Your assignment: Make an exact copy of the lines from the one holding "delete | ciężarówka" through the end of the entries below, both ends kept, and of nothing else. Exclude pictures.

Data supplied:
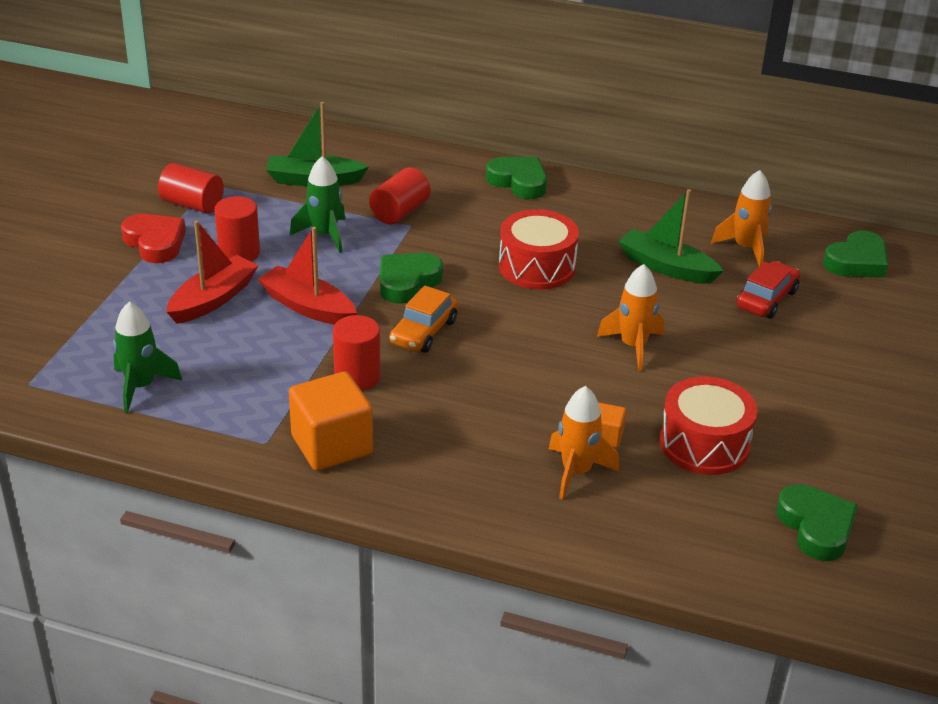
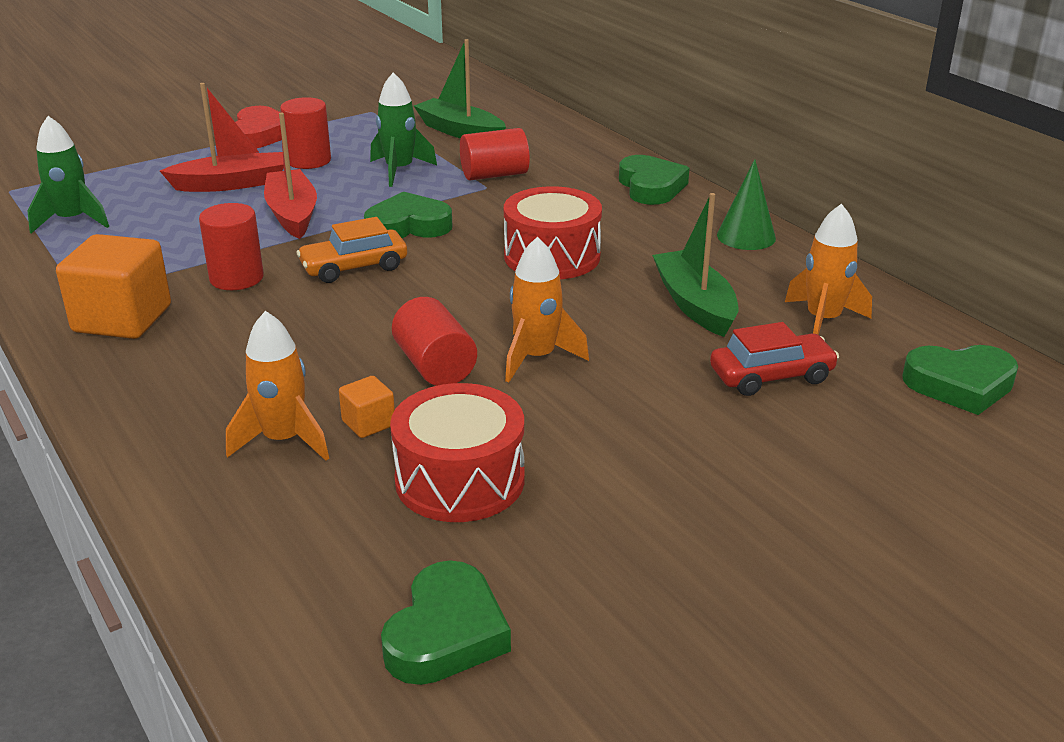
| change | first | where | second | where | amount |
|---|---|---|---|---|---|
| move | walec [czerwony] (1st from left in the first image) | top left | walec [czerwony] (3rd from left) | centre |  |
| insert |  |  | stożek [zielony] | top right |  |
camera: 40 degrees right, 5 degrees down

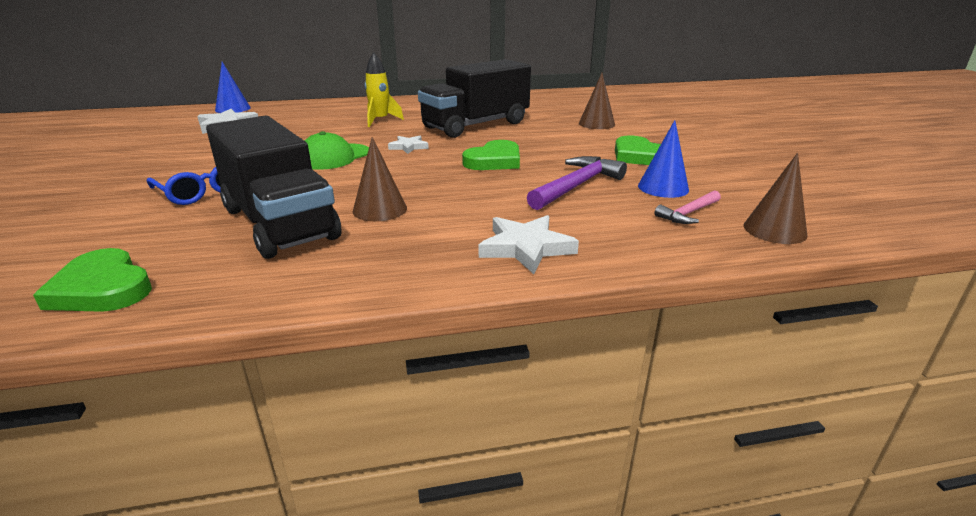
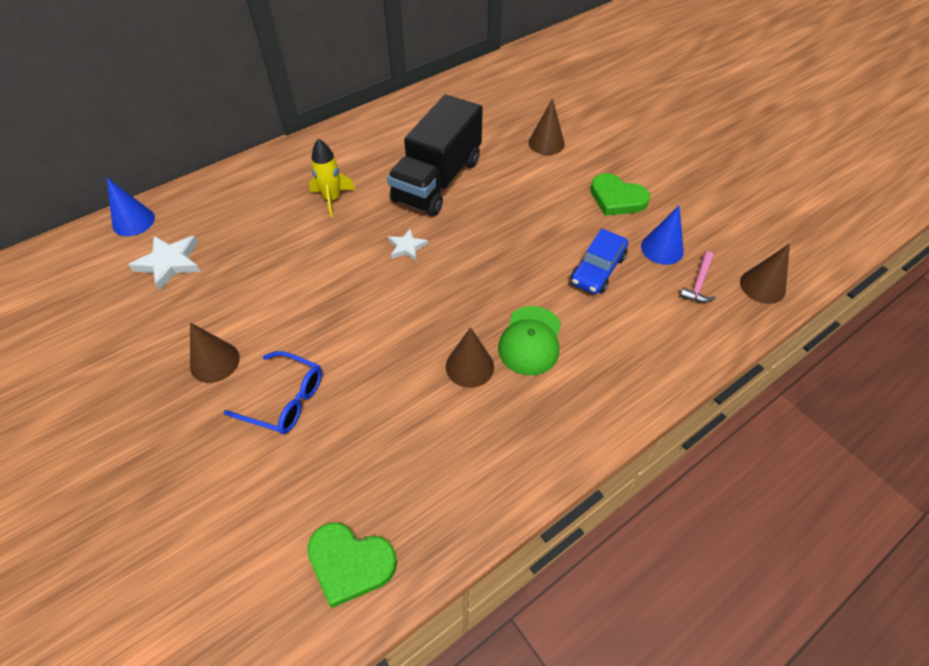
| change | first | where | second | where | amount |
|---|---|---|---|---|---|
| insert |  |  | stożek [brązowy] (1st from left) | middle left |  |
| move | czapka [zielony] | top centre |  | centre |  |
| replace | młotek [fioletowy] | centre | samochód [niebieski] | centre |  |
| delete | ciężarówka [czarny] (1st from left) | middle left |  |  |  |
| delete | serce [zielony] (2nd from left) | top centre |  |  |  |
| delete | gwiazda [biały] (3rd from left) | centre |  |  |  |
camera: 25 degrees left, 25 degrees up

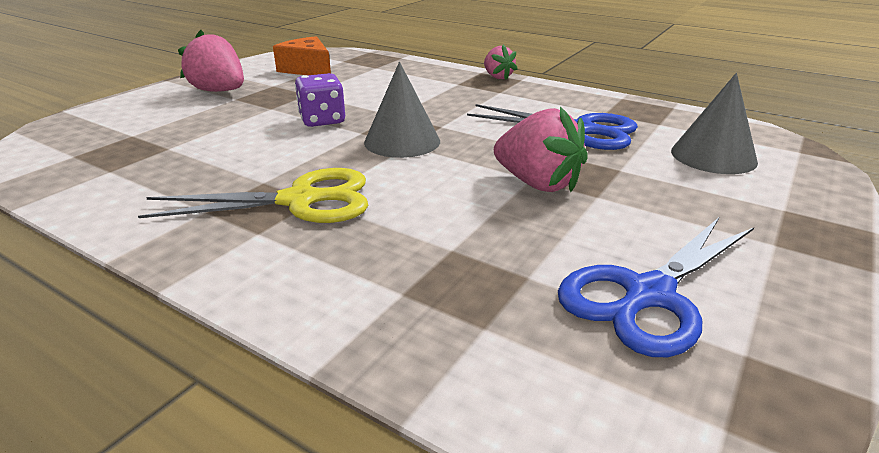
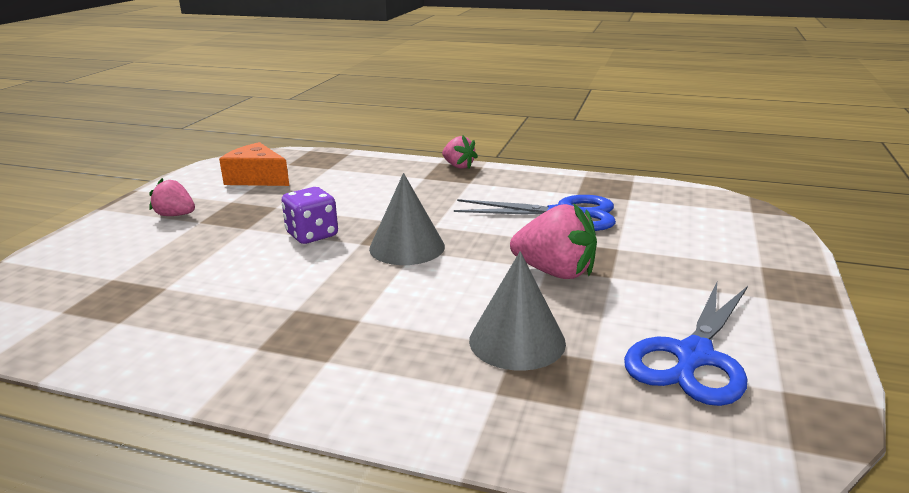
| change | first | where | second | where | amount |
|---|---|---|---|---|---|
| resize | truskawka [różowy] (1st from left) | top left |  | middle left | x0.61 |
| move | stożek [szary] (2nd from left) | top right |  | centre |  |
| delete | nożyczki [żółty] | middle left |  |  |  |
camera: 15 degrees left, 5 degrees down

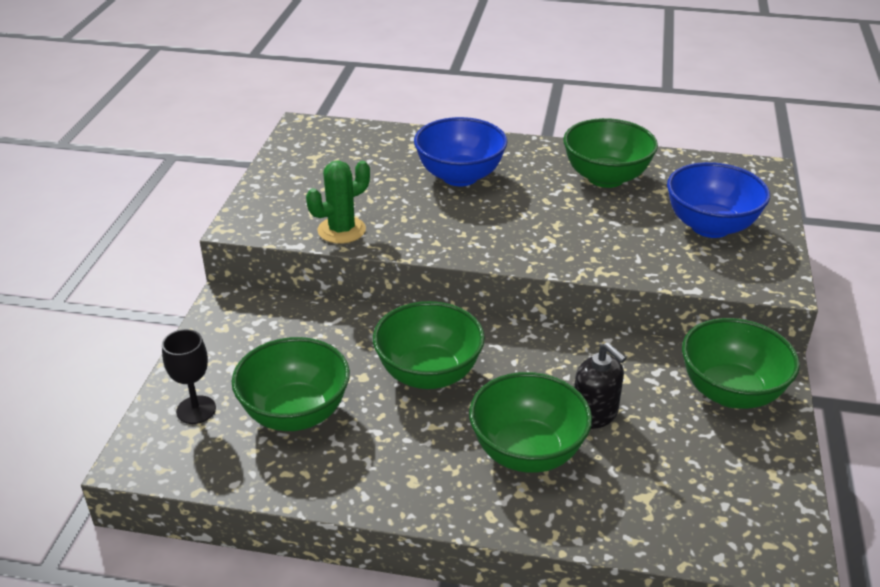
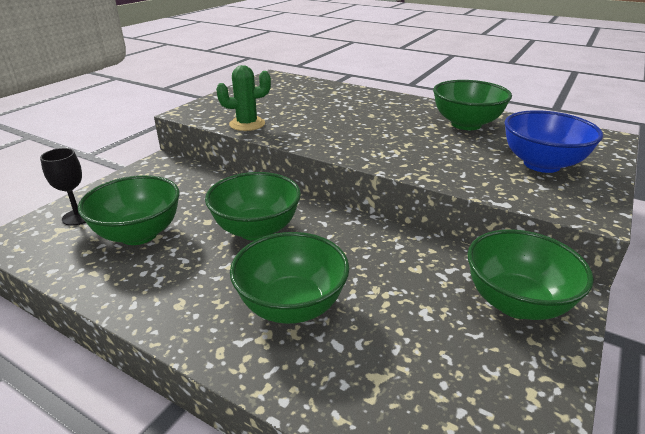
| change | first | where | second | where | amount |
|---|---|---|---|---|---|
| delete | miska [niebieski] (1st from left) | top centre |  |  |  |
| delete | dozownik mydła [czarny] | middle right |  |  |  |
camera: 20 degrees right, 5 degrees down

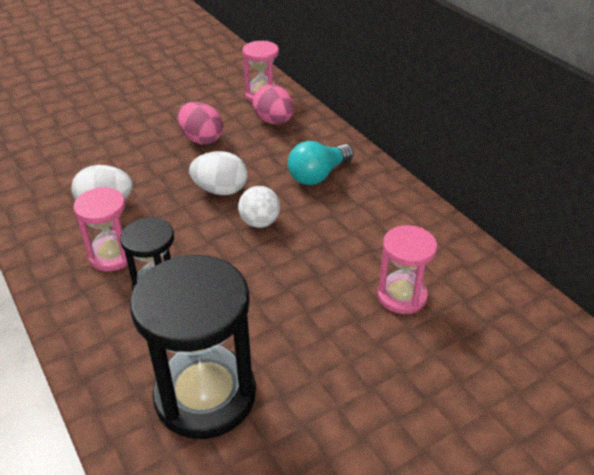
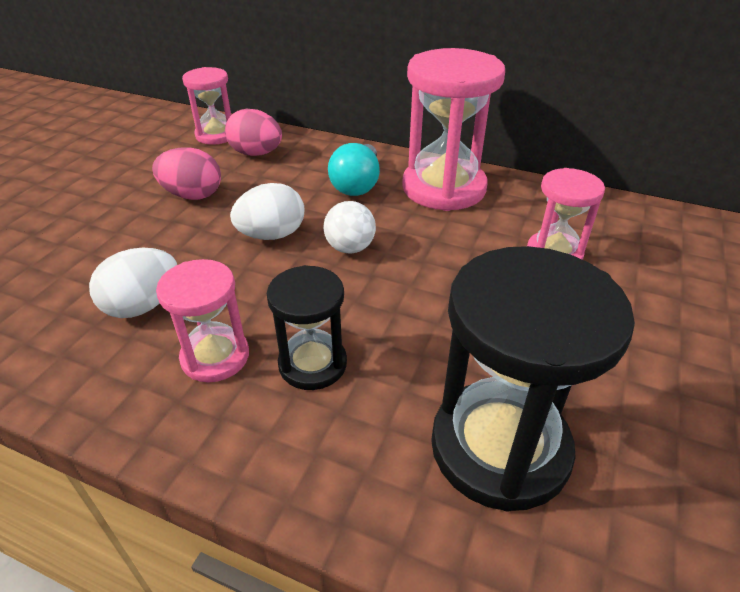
| change | first | where | second | where | amount |
|---|---|---|---|---|---|
| insert |  |  | klepsydra [różowy] (3rd from left) | top centre |  |
camera: 35 degrees left, 0 degrees up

Worked solution:
| delete | ciężarówka [czarny] (1st from left) | middle left |  |  |  |
| delete | serce [zielony] (2nd from left) | top centre |  |  |  |
| delete | gwiazda [biały] (3rd from left) | centre |  |  |  |
camera: 25 degrees left, 25 degrees up

| change | first | where | second | where | amount |
|---|---|---|---|---|---|
| resize | truskawka [różowy] (1st from left) | top left |  | middle left | x0.61 |
| move | stożek [szary] (2nd from left) | top right |  | centre |  |
| delete | nożyczki [żółty] | middle left |  |  |  |
camera: 15 degrees left, 5 degrees down

| change | first | where | second | where | amount |
|---|---|---|---|---|---|
| delete | miska [niebieski] (1st from left) | top centre |  |  |  |
| delete | dozownik mydła [czarny] | middle right |  |  |  |
camera: 20 degrees right, 5 degrees down

| change | first | where | second | where | amount |
|---|---|---|---|---|---|
| insert |  |  | klepsydra [różowy] (3rd from left) | top centre |  |
camera: 35 degrees left, 0 degrees up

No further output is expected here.